++++ DATASET RECORDS ++++
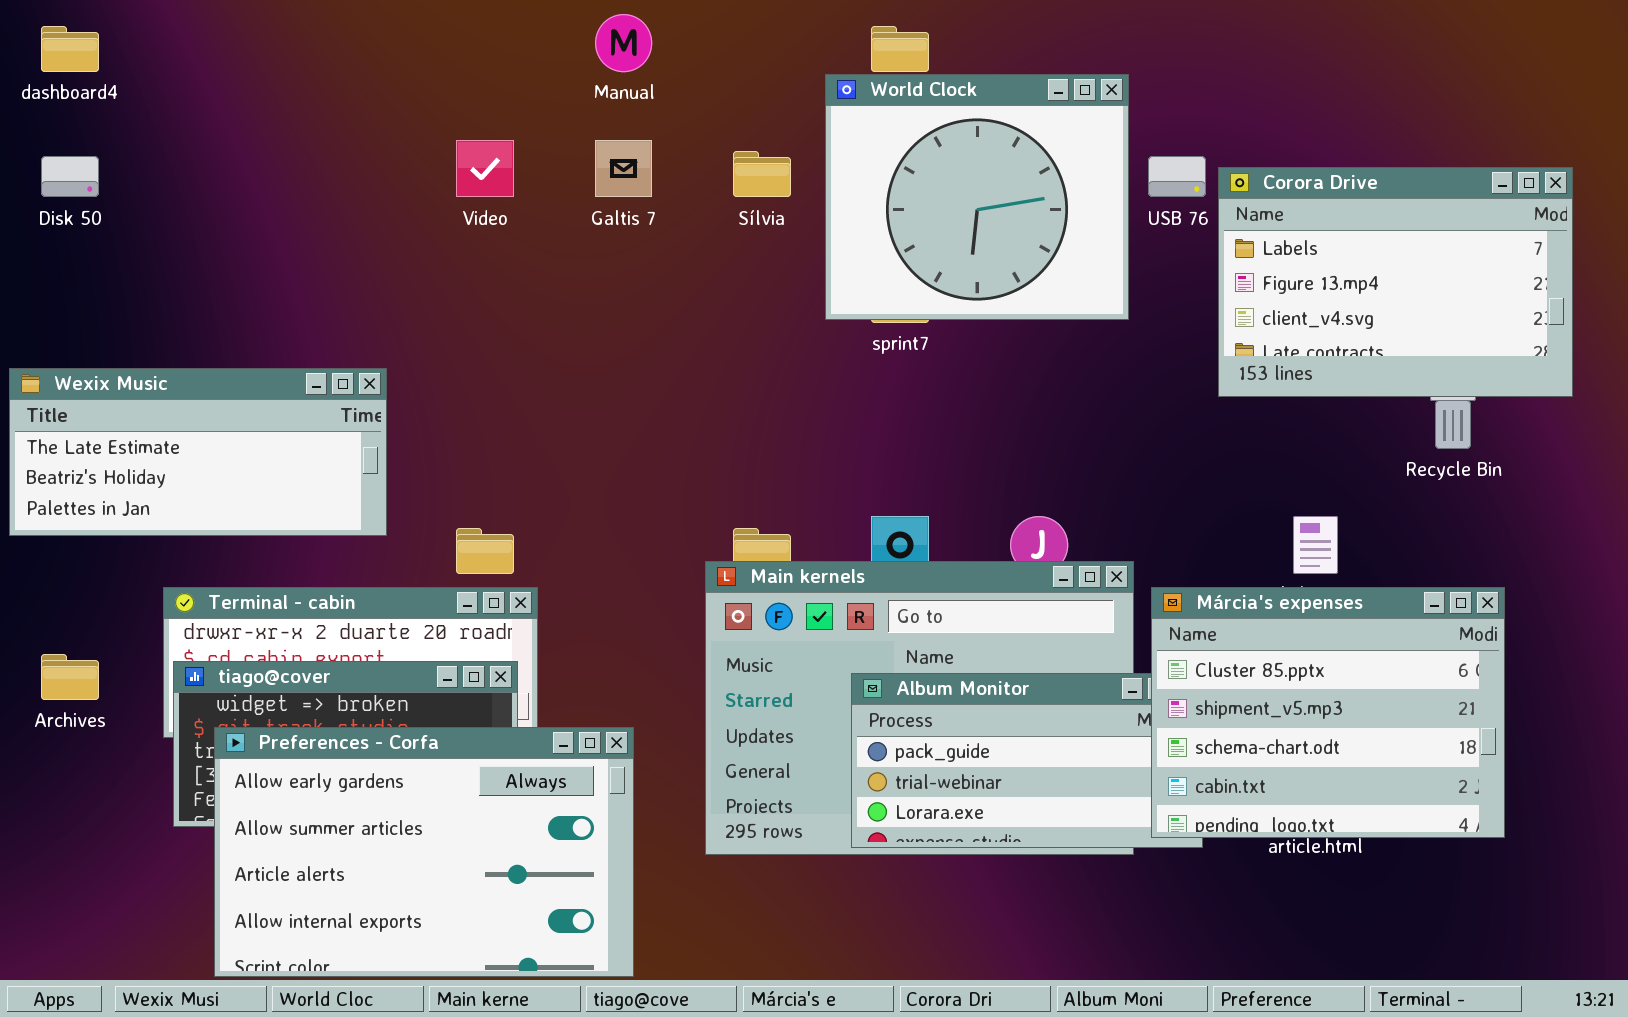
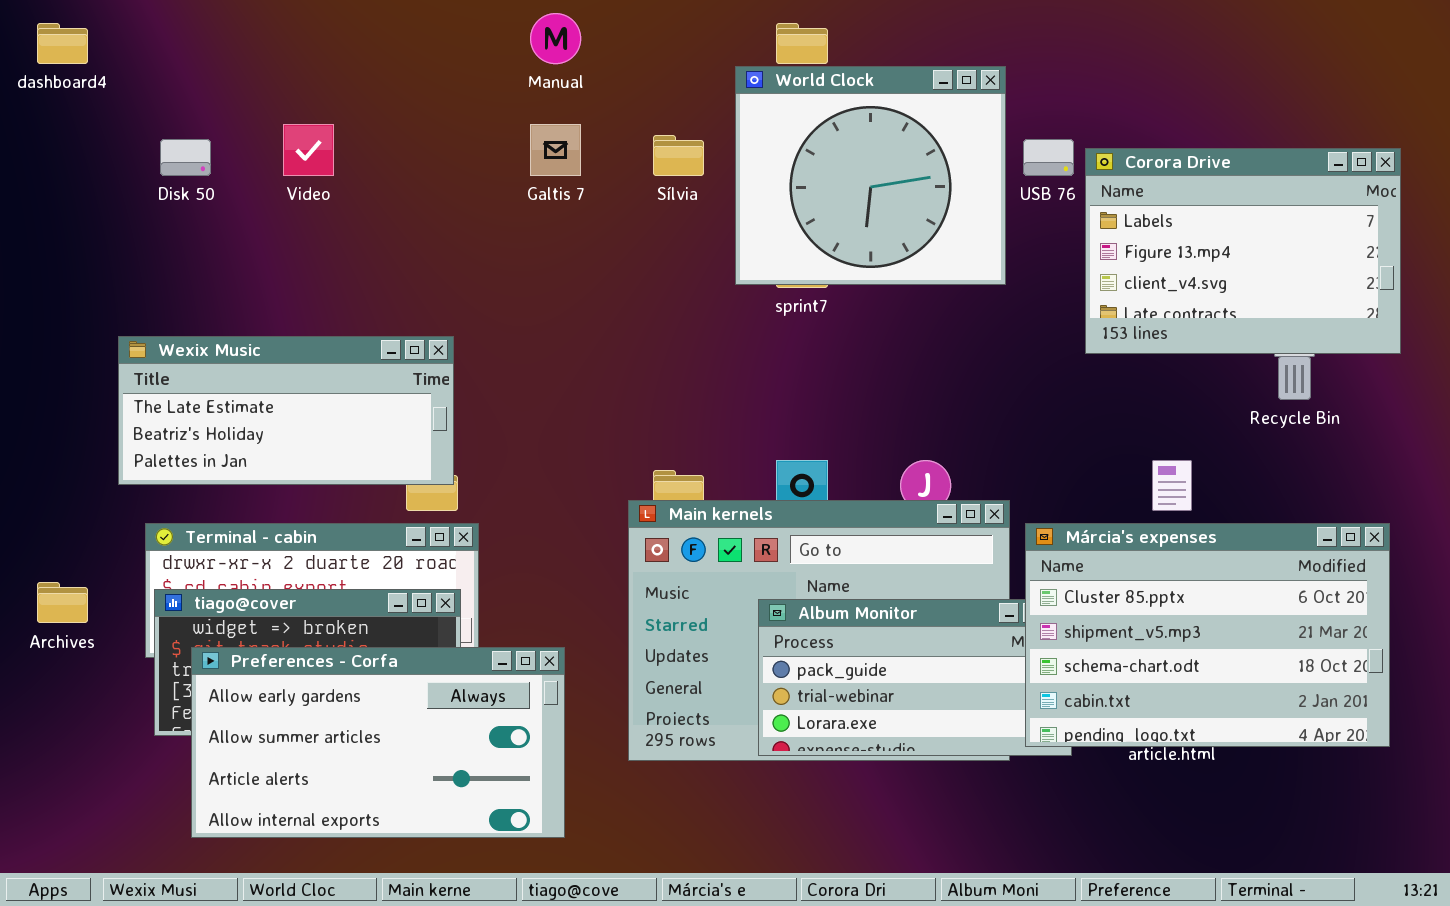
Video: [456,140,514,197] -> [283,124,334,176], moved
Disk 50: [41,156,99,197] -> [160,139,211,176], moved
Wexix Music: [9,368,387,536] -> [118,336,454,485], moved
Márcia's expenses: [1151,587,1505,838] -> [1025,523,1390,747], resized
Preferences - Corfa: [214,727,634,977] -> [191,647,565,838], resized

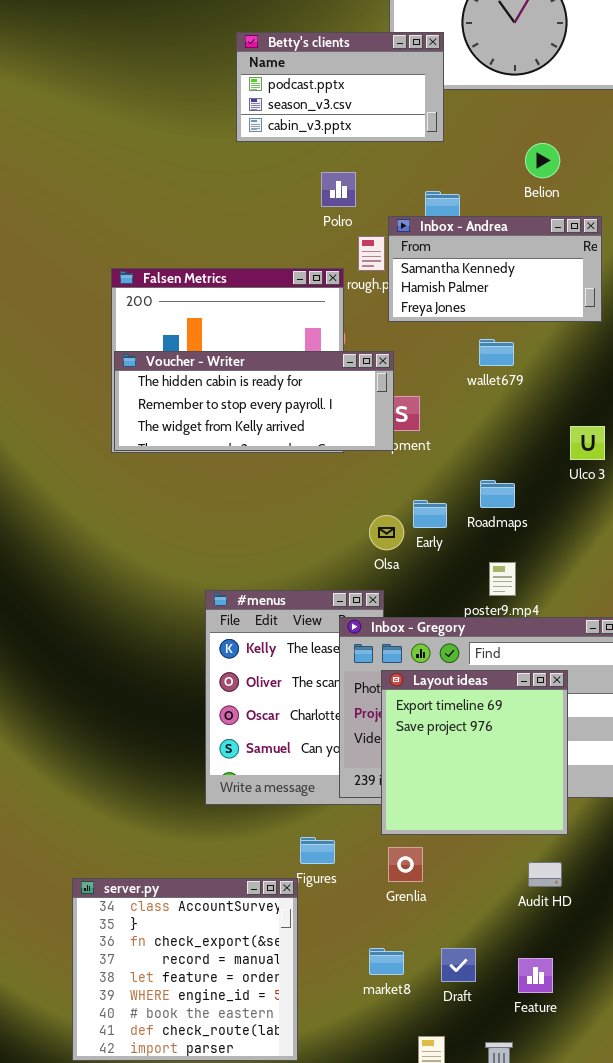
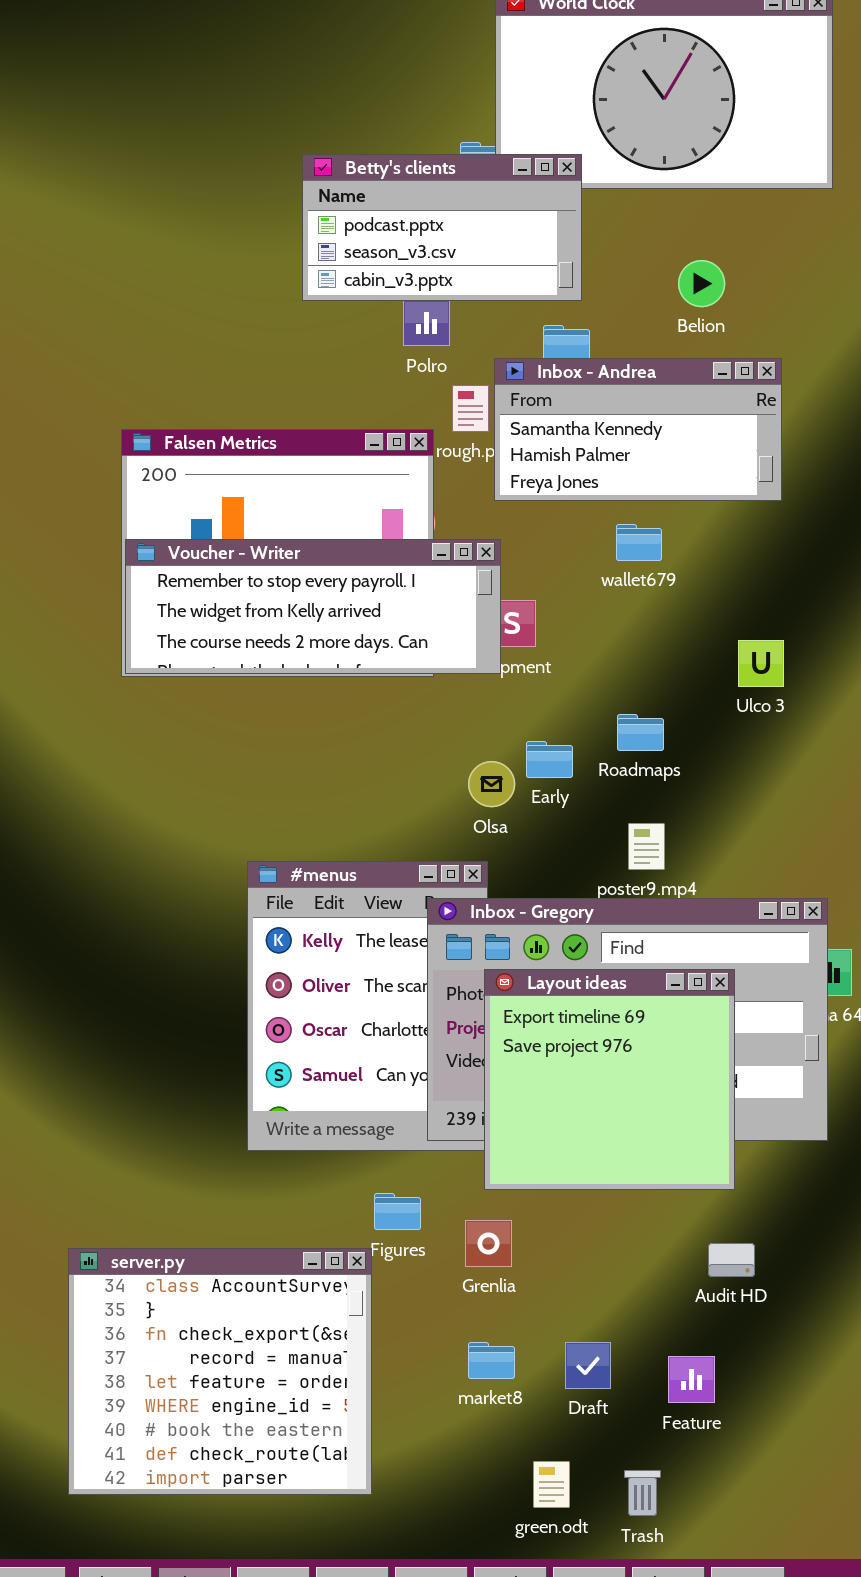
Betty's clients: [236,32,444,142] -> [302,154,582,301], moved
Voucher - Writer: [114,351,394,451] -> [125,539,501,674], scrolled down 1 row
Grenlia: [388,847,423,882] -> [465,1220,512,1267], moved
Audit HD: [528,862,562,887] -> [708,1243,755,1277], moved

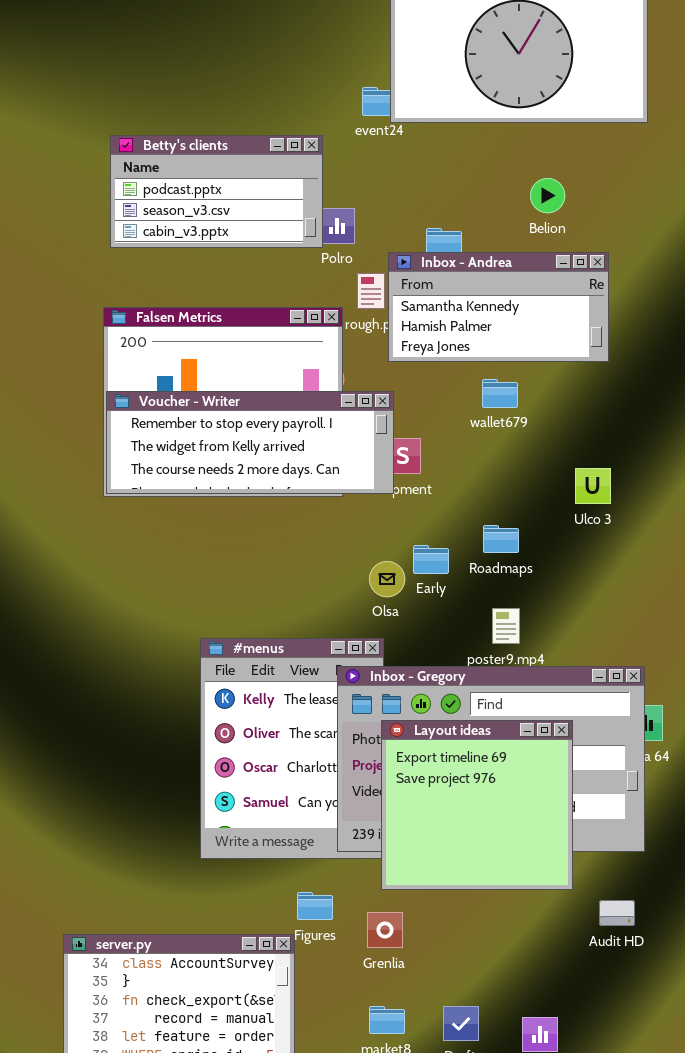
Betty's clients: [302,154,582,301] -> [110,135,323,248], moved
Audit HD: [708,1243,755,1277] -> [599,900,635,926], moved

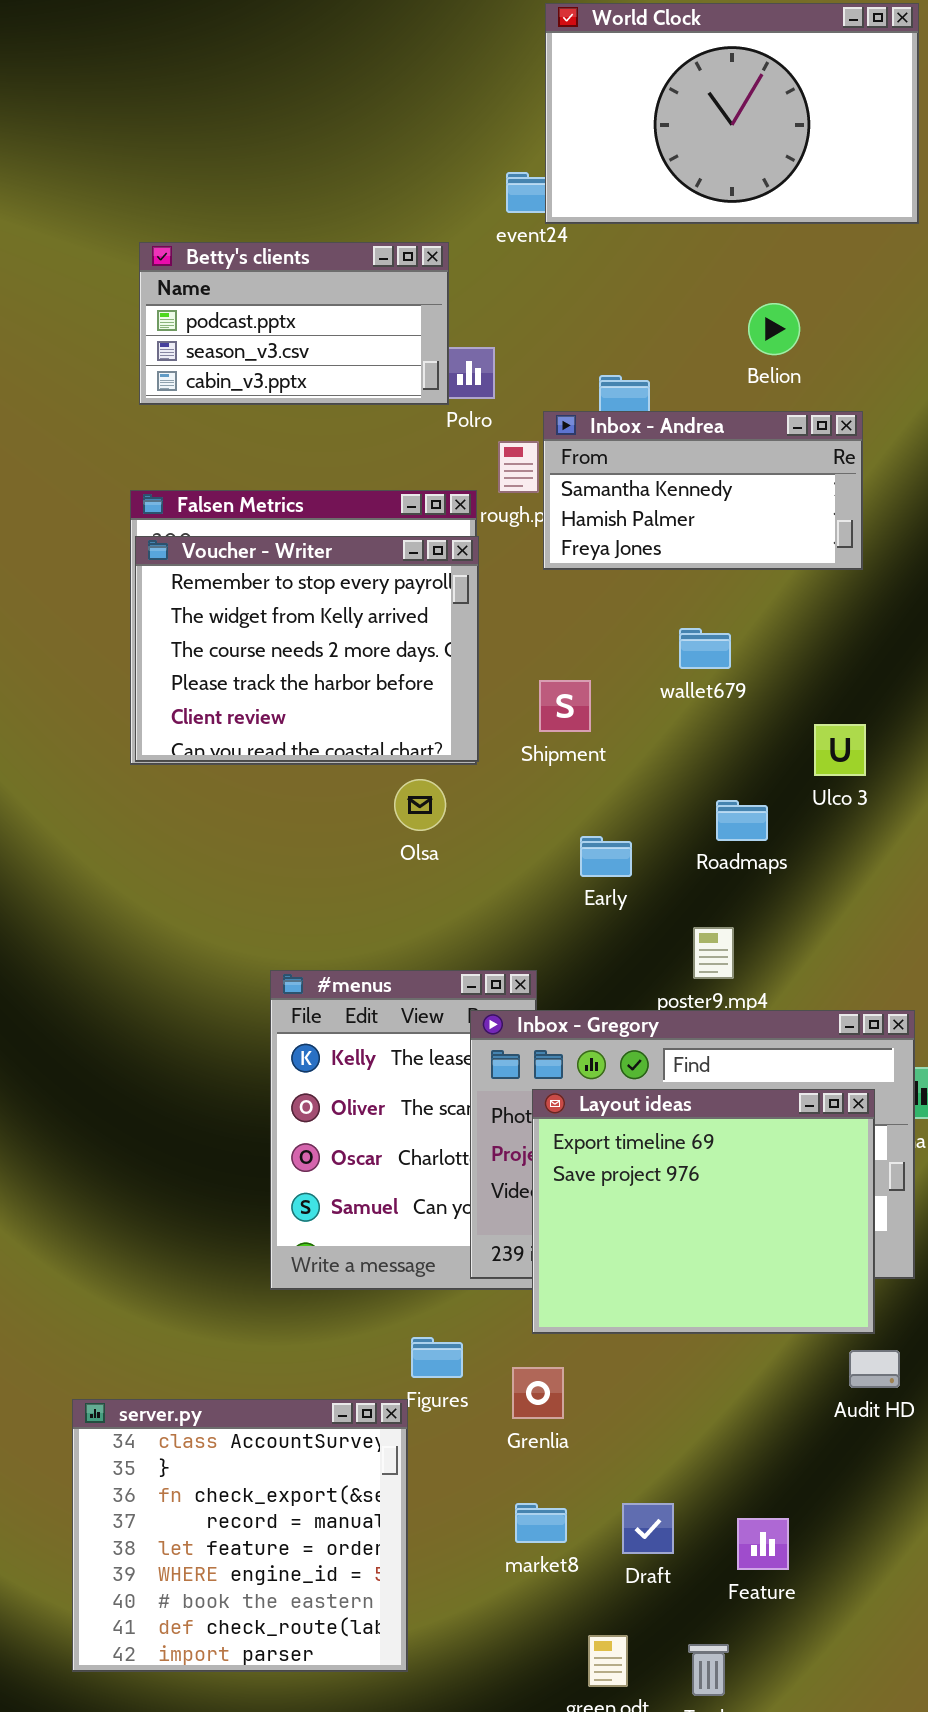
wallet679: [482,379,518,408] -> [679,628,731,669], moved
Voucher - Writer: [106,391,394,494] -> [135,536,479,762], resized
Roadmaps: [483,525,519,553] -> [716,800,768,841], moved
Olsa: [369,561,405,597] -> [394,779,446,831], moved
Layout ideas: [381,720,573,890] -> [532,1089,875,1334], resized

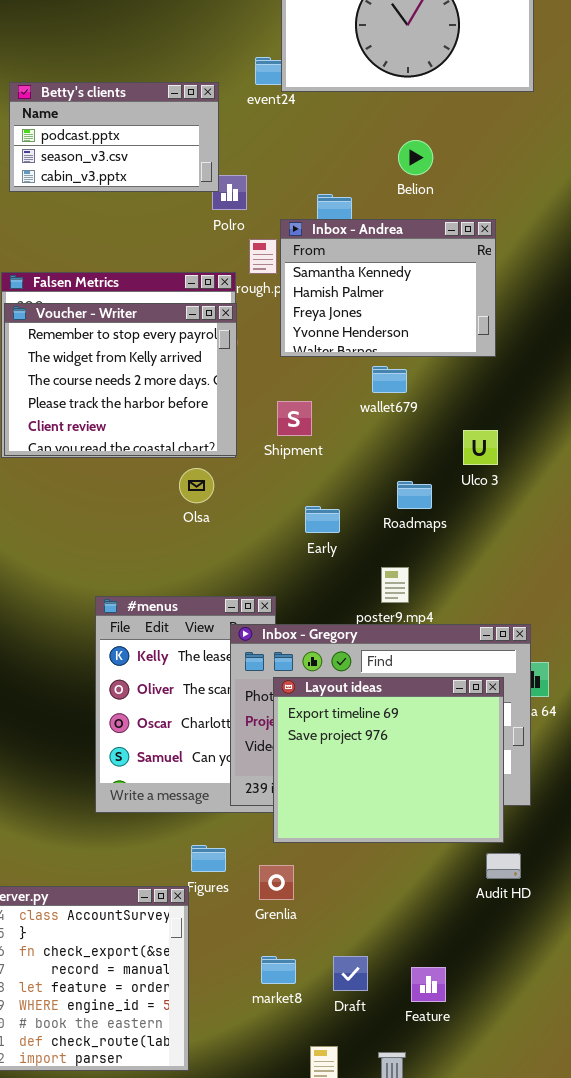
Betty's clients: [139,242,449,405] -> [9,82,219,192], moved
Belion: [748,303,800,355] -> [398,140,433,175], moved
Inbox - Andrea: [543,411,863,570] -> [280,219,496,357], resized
++++
_EXERCISE GOAL_
Reproduce every record above exactly as given, excluding pictures from the result.

_REPLY TO THE EXERCISE_
Video: [456,140,514,197] -> [283,124,334,176], moved
Disk 50: [41,156,99,197] -> [160,139,211,176], moved
Wexix Music: [9,368,387,536] -> [118,336,454,485], moved
Márcia's expenses: [1151,587,1505,838] -> [1025,523,1390,747], resized
Preferences - Corfa: [214,727,634,977] -> [191,647,565,838], resized

Betty's clients: [236,32,444,142] -> [302,154,582,301], moved
Voucher - Writer: [114,351,394,451] -> [125,539,501,674], scrolled down 1 row
Grenlia: [388,847,423,882] -> [465,1220,512,1267], moved
Audit HD: [528,862,562,887] -> [708,1243,755,1277], moved

Betty's clients: [302,154,582,301] -> [110,135,323,248], moved
Audit HD: [708,1243,755,1277] -> [599,900,635,926], moved

wallet679: [482,379,518,408] -> [679,628,731,669], moved
Voucher - Writer: [106,391,394,494] -> [135,536,479,762], resized
Roadmaps: [483,525,519,553] -> [716,800,768,841], moved
Olsa: [369,561,405,597] -> [394,779,446,831], moved
Layout ideas: [381,720,573,890] -> [532,1089,875,1334], resized

Betty's clients: [139,242,449,405] -> [9,82,219,192], moved
Belion: [748,303,800,355] -> [398,140,433,175], moved
Inbox - Andrea: [543,411,863,570] -> [280,219,496,357], resized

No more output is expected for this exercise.